→ **EXERCISE**
Each line of the records that holds "BUSY" should be shown in full.

→ **Before-and-after change records**
• • • •
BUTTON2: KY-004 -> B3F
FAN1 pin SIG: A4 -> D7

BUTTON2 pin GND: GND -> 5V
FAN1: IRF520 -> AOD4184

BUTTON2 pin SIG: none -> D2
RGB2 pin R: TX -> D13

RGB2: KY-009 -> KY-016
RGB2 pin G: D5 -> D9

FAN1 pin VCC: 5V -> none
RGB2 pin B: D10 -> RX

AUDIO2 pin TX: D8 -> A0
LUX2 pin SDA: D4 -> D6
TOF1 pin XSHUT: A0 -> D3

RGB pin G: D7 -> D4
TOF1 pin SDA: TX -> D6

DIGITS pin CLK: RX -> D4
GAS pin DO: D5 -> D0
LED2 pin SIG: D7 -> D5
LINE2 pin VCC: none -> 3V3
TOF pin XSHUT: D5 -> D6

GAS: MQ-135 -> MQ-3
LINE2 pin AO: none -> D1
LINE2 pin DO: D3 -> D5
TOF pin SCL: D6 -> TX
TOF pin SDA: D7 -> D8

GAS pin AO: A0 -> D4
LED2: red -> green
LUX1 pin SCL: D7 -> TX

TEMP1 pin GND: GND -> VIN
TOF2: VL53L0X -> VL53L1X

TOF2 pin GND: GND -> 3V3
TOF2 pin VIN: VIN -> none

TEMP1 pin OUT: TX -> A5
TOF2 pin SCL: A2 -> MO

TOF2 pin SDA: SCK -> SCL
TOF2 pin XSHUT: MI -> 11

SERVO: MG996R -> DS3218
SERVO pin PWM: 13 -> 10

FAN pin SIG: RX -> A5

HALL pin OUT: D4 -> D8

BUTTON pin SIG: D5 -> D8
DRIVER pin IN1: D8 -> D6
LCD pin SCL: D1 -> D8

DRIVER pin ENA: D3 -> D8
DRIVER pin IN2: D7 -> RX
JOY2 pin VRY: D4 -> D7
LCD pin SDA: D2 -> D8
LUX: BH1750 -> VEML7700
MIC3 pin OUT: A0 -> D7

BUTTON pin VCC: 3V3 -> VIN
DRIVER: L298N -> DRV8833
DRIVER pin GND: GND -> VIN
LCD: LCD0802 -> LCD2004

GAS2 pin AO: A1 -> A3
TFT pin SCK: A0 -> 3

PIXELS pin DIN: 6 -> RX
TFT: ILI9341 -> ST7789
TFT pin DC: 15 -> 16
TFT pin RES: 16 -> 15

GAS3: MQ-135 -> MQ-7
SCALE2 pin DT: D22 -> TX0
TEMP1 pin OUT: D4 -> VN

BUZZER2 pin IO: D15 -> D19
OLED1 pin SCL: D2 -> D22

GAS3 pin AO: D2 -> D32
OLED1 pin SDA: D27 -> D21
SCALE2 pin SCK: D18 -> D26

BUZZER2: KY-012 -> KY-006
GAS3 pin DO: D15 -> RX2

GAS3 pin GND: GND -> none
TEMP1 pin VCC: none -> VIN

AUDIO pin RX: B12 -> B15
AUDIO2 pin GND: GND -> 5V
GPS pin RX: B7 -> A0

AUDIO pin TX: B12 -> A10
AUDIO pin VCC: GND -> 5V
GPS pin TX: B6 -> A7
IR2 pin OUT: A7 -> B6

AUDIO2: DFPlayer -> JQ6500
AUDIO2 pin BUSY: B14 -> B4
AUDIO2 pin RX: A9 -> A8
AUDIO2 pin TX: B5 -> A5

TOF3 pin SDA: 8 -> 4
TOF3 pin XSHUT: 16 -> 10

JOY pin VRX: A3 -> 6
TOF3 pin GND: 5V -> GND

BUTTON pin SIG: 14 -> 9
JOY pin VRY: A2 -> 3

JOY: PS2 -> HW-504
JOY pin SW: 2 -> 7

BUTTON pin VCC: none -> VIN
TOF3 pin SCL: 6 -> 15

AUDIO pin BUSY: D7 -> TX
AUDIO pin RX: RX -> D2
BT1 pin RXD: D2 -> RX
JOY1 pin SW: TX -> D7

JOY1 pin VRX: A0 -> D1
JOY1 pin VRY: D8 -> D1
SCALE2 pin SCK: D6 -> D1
• • • •
→ **WRITTEN RESPONSE**
AUDIO2 pin BUSY: B14 -> B4
AUDIO pin BUSY: D7 -> TX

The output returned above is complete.